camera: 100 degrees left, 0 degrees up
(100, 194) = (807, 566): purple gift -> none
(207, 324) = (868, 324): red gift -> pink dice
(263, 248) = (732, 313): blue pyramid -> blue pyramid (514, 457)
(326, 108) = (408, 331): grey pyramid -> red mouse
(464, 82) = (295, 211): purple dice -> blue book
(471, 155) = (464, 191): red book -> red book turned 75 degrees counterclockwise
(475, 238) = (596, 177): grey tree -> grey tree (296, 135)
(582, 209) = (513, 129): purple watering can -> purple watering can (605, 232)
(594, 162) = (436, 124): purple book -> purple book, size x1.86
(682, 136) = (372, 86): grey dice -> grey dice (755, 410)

...

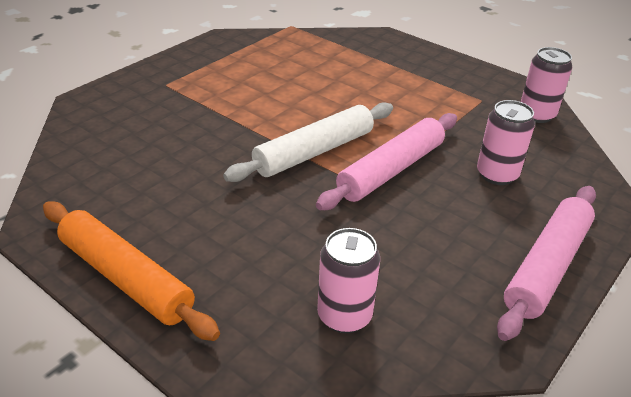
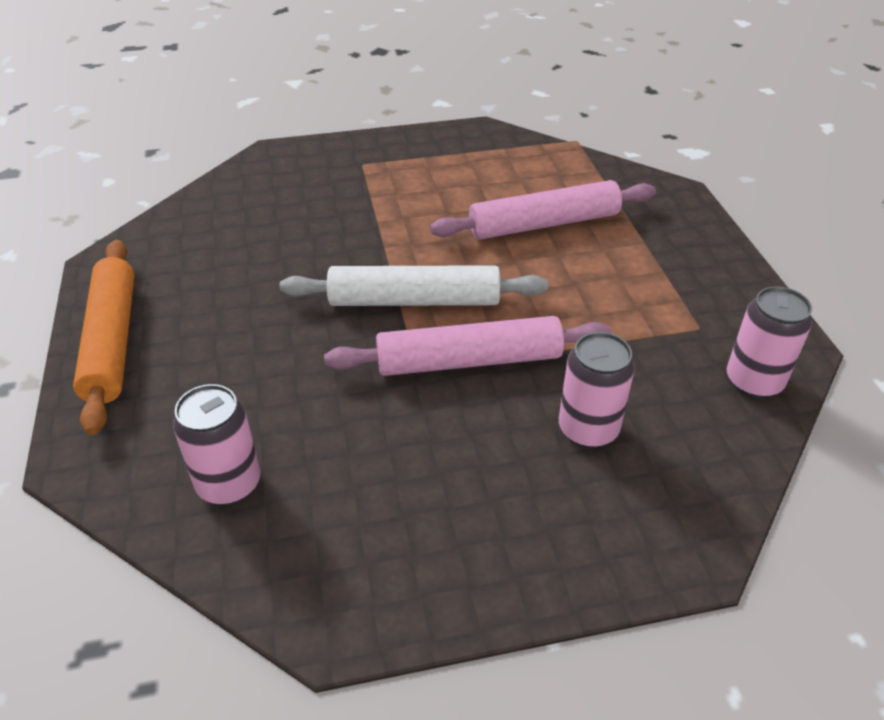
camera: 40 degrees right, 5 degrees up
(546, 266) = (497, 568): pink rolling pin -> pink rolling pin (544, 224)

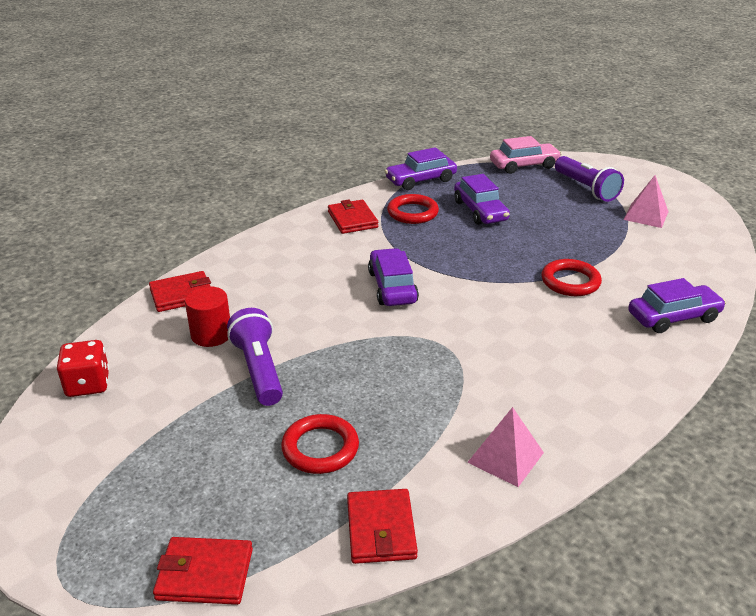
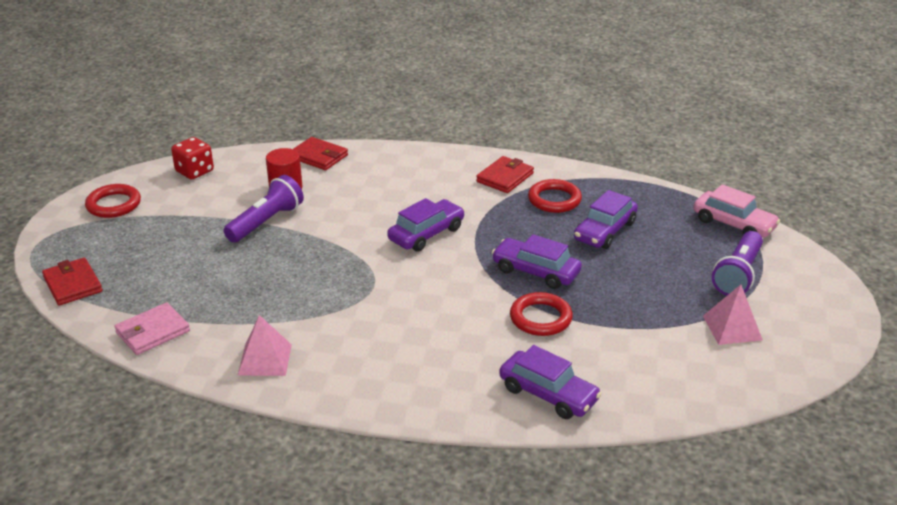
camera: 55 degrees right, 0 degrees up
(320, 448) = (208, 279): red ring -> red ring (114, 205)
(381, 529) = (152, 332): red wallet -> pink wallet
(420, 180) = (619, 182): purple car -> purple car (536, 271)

==

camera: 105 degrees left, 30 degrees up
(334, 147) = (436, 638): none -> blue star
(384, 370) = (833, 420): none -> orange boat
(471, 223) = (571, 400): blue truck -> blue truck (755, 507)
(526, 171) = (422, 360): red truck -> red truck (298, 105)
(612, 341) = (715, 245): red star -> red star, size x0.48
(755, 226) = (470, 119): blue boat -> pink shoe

Your goal →
Copy out, word for word, the part of the entries above that begins at the line with "(471, 155) = (464, 191): red" and ends at the line with "(682, 136) = (372, 86): grey", including both.

Output for this task →
(471, 155) = (464, 191): red book -> red book turned 75 degrees counterclockwise
(475, 238) = (596, 177): grey tree -> grey tree (296, 135)
(582, 209) = (513, 129): purple watering can -> purple watering can (605, 232)
(594, 162) = (436, 124): purple book -> purple book, size x1.86
(682, 136) = (372, 86): grey dice -> grey dice (755, 410)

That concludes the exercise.